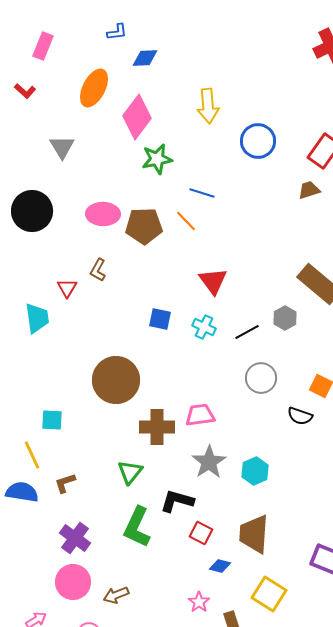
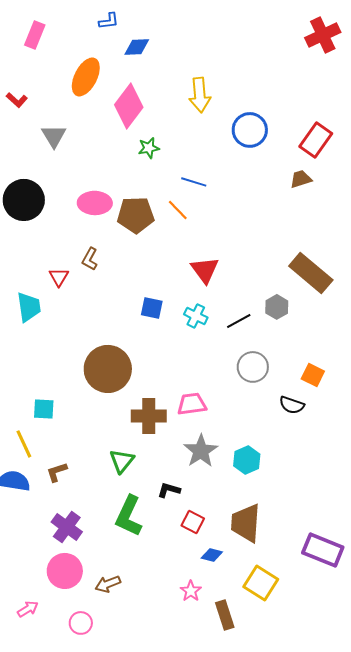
red L-shape: (25, 91) -> (17, 100), moved
green star: (157, 159) -> (149, 148), size x0.7
black L-shape: (177, 501) -> (169, 490), size x0.7

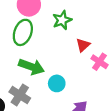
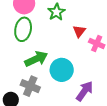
green arrow: (31, 67) -> (36, 59), turned -35
cyan circle: (57, 83) -> (62, 70), size x1.5

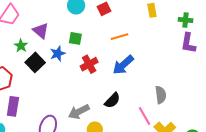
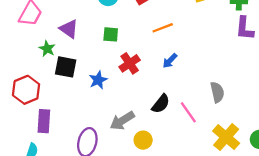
blue star: (58, 54) -> (98, 80), moved
black square: (35, 62) -> (66, 67), turned -30
blue arrow: (123, 65) -> (170, 61), size x0.6
pink line: (145, 116) -> (188, 112), moved

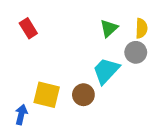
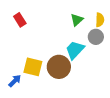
brown circle: (83, 95) -> (59, 67), size x1.5
blue arrow: (21, 115) -> (15, 81), turned 32

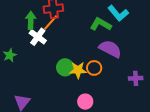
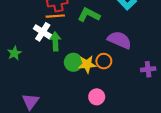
green arrow: (31, 20) -> (55, 41), moved
orange line: (51, 22) -> (55, 16), turned 48
green L-shape: (101, 24) -> (89, 15), moved

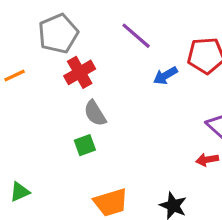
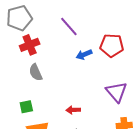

· · · · ·

Exercise details
Return only the count of lines in the listing above that hold the string "moved".

Answer box
5